[ASSIGNMENT]
Every line of the material must be given again verbatim. Skip the images.

[TASK MATERIAL]
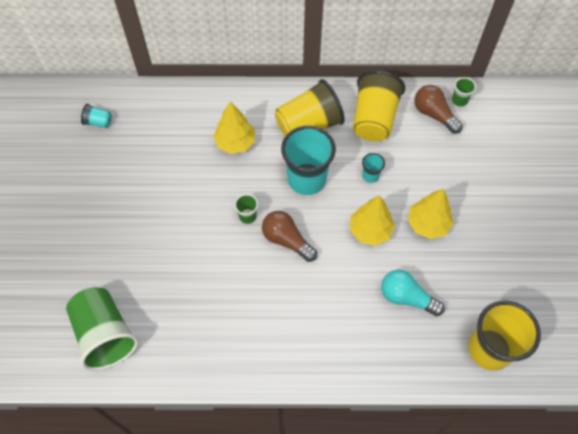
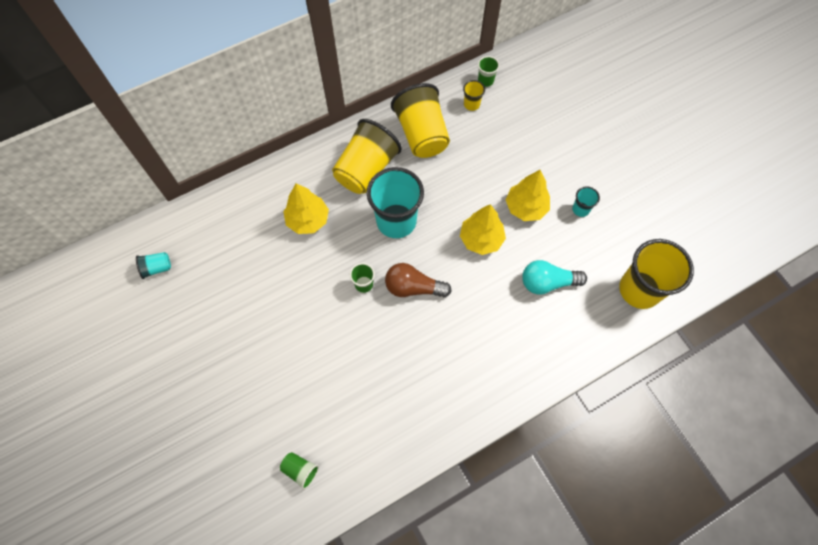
camera: 30 degrees left, 5 degrees up
(105, 335) = (301, 470): green cup -> green cup, size x0.44
(370, 176) = (451, 188): turquoise cup -> turquoise cup (580, 209)
(434, 114) = (471, 104): brown light bulb -> yellow cup

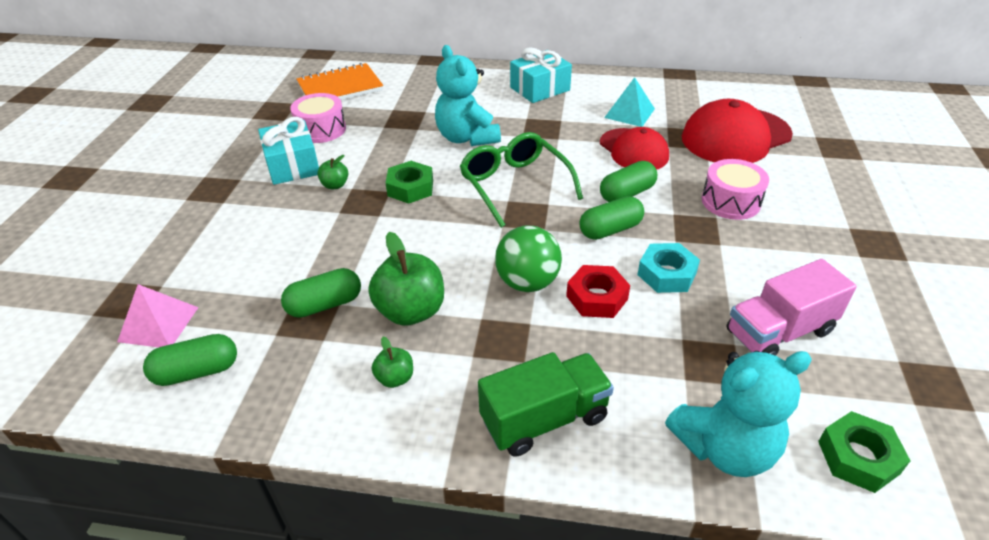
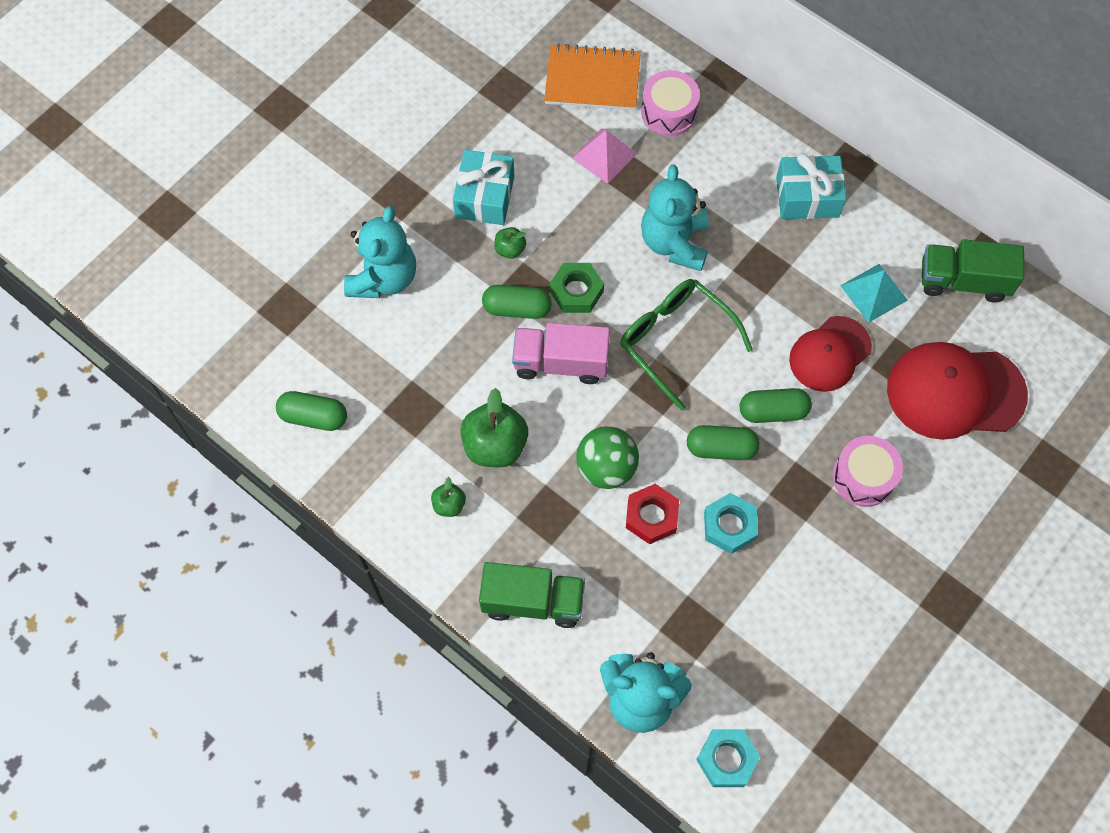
camera: 30 degrees right, 25 degrees up
(158, 324) = (302, 350): pink pyramid -> pink pyramid (604, 155)
(224, 242) = (383, 278): none -> turquoise teddy bear
(321, 129) = (537, 150): pink drum -> pink drum (668, 112)
(325, 305) = (433, 400): green capsule -> green capsule (517, 308)
(514, 185) = (675, 340): green glasses -> green glasses turned 45 degrees counterclockwise
(633, 150) = (829, 354): red cap -> red cap turned 45 degrees clockwise
(678, 89) = (963, 281): none -> green truck
(779, 332) = (770, 634): pink truck -> pink truck (561, 363)
(858, 457) = (727, 759): green nut -> turquoise nut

[ANSWER BOX]
camera: 30 degrees left, 5 degrees up
(105, 335) = (301, 470): green cup -> green cup, size x0.44
(370, 176) = (451, 188): turquoise cup -> turquoise cup (580, 209)
(434, 114) = (471, 104): brown light bulb -> yellow cup

camera: 30 degrees right, 25 degrees up
(158, 324) = (302, 350): pink pyramid -> pink pyramid (604, 155)
(224, 242) = (383, 278): none -> turquoise teddy bear
(321, 129) = (537, 150): pink drum -> pink drum (668, 112)
(325, 305) = (433, 400): green capsule -> green capsule (517, 308)
(514, 185) = (675, 340): green glasses -> green glasses turned 45 degrees counterclockwise
(633, 150) = (829, 354): red cap -> red cap turned 45 degrees clockwise
(678, 89) = (963, 281): none -> green truck
(779, 332) = (770, 634): pink truck -> pink truck (561, 363)
(858, 457) = (727, 759): green nut -> turquoise nut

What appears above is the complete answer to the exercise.